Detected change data
- - -

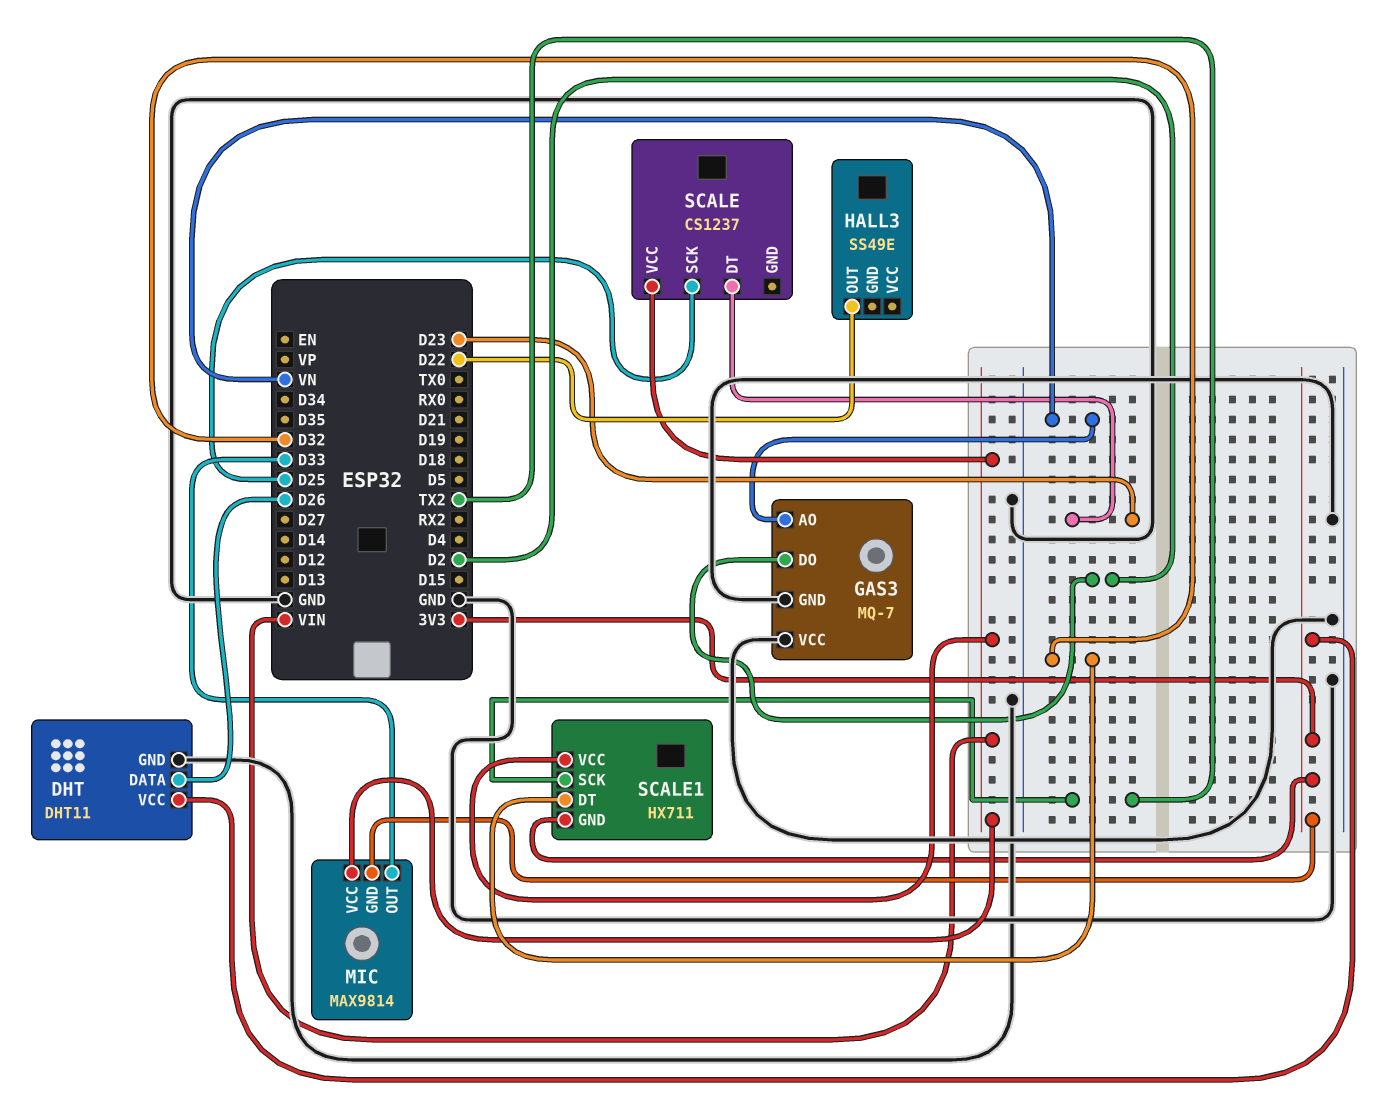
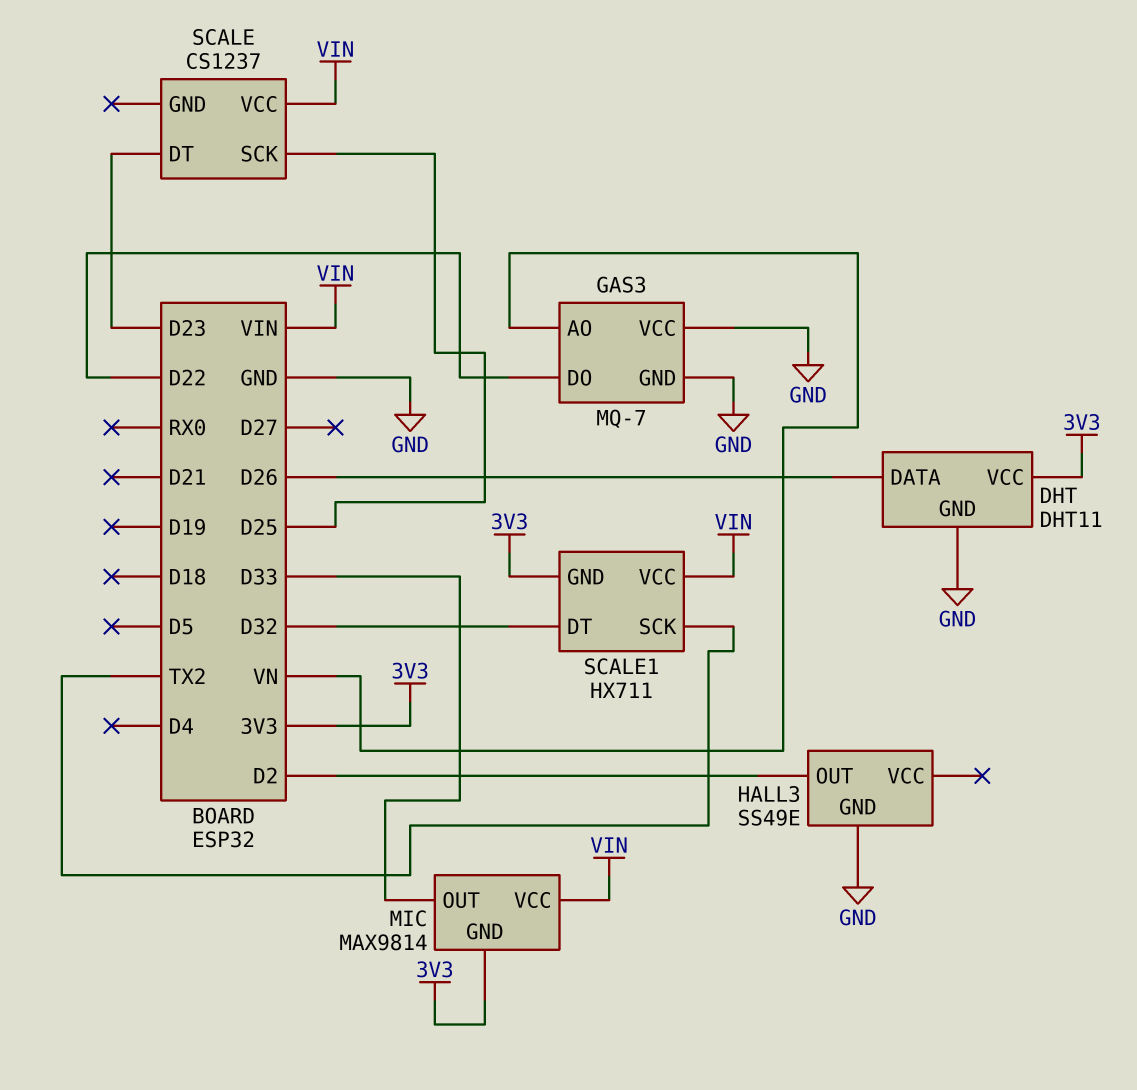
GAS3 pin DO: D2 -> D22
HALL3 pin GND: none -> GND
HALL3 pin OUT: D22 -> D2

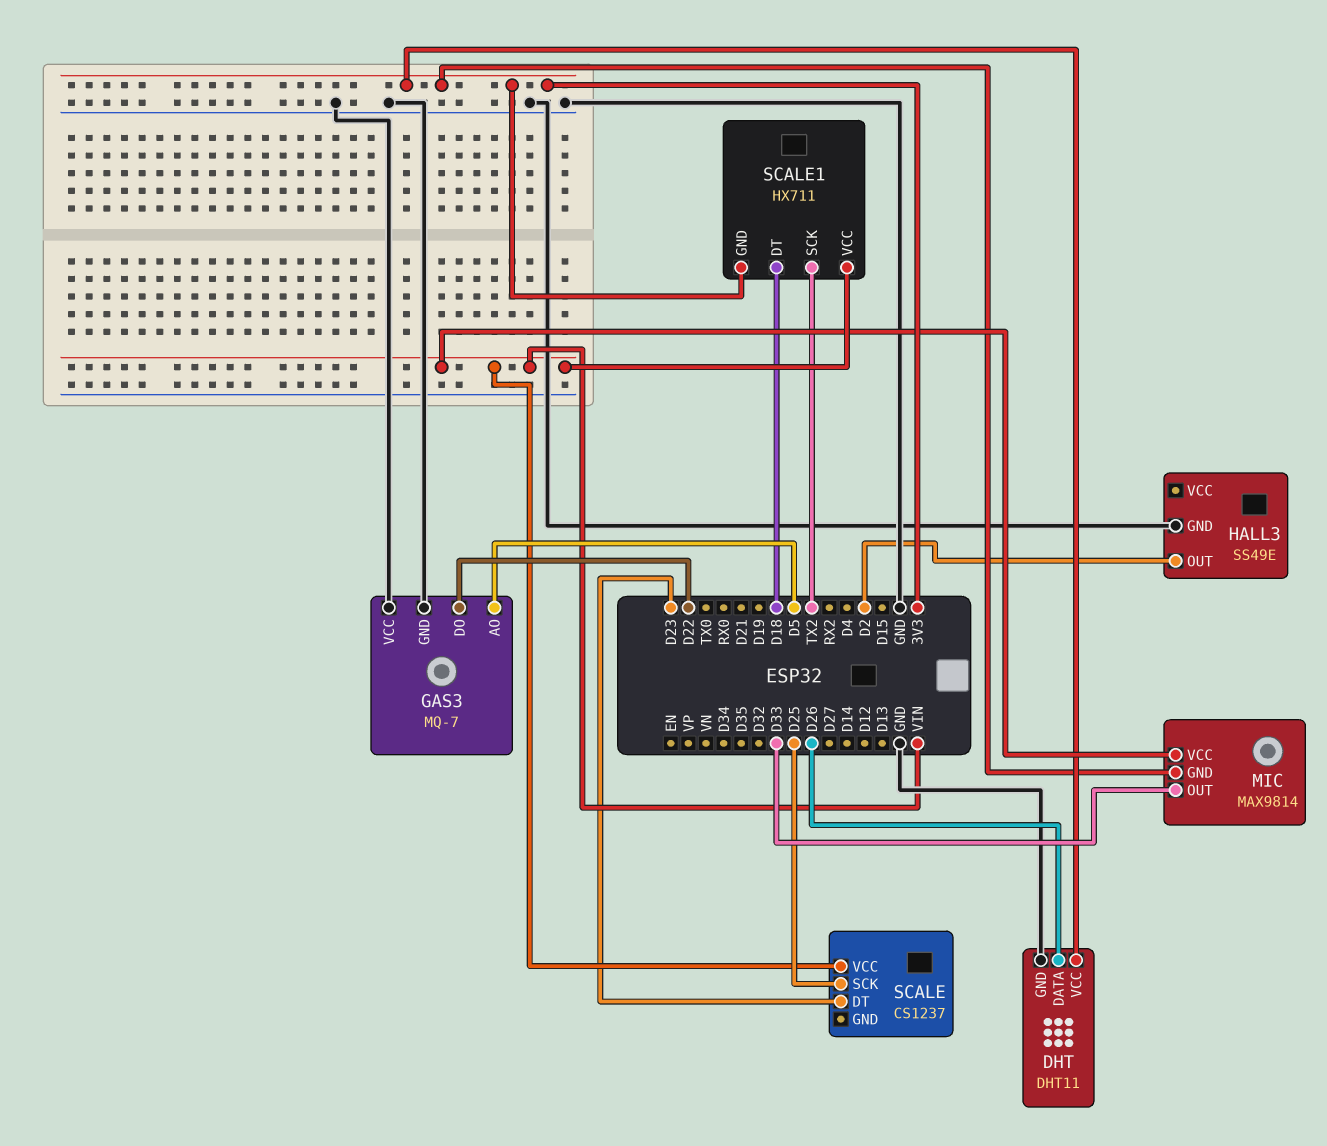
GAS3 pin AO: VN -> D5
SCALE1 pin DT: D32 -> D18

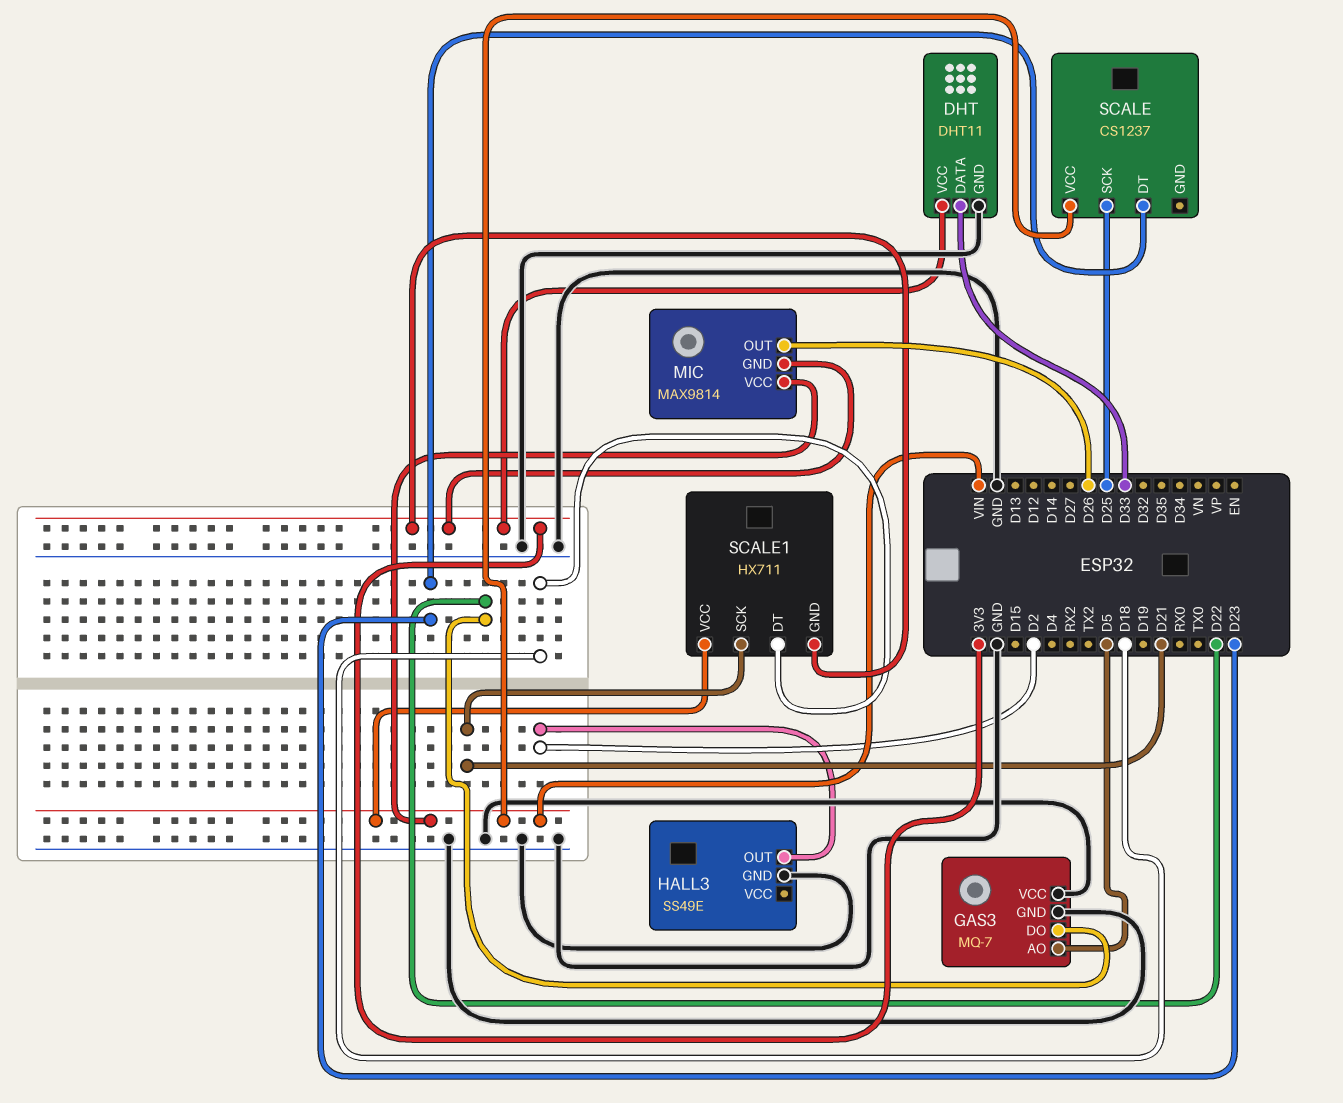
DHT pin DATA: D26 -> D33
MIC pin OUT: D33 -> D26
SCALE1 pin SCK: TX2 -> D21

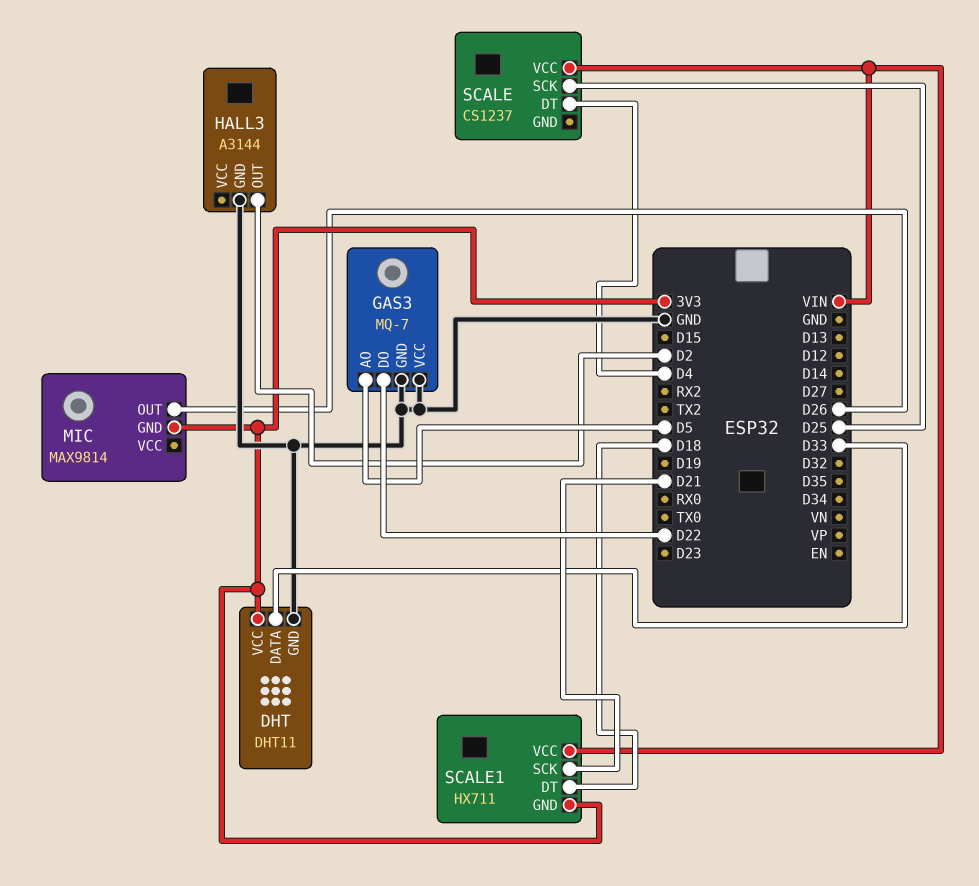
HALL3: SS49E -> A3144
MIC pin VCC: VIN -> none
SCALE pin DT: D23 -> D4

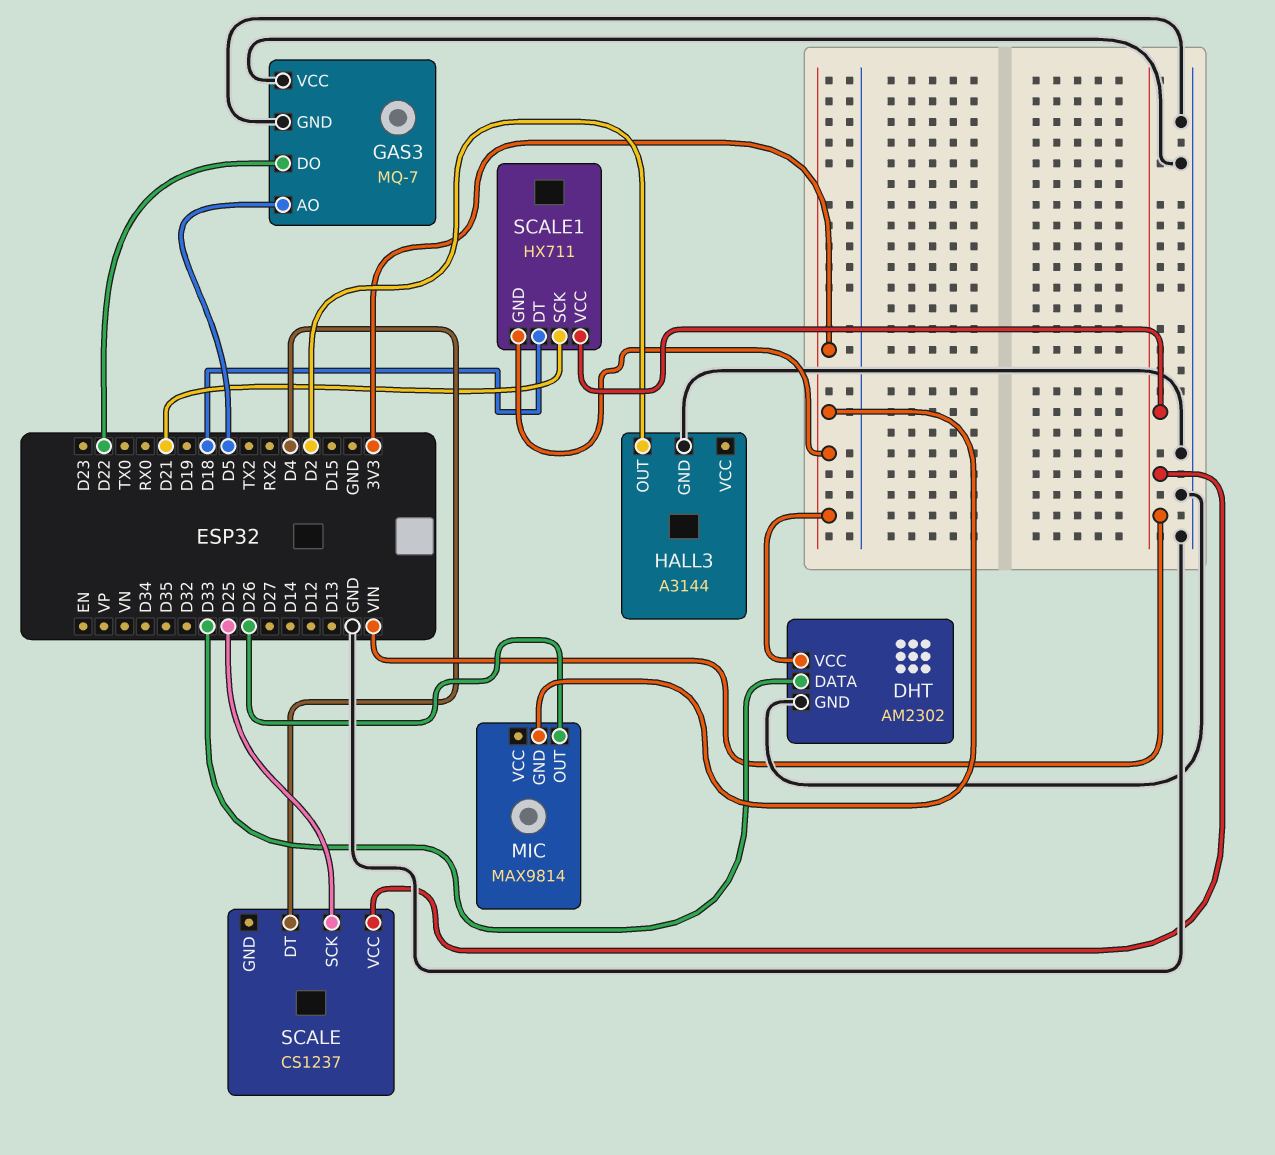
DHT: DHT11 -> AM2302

- - -

Directions for this task
When a line of the records includes "none", that line belongs in the answer.

Answer section
HALL3 pin GND: none -> GND
MIC pin VCC: VIN -> none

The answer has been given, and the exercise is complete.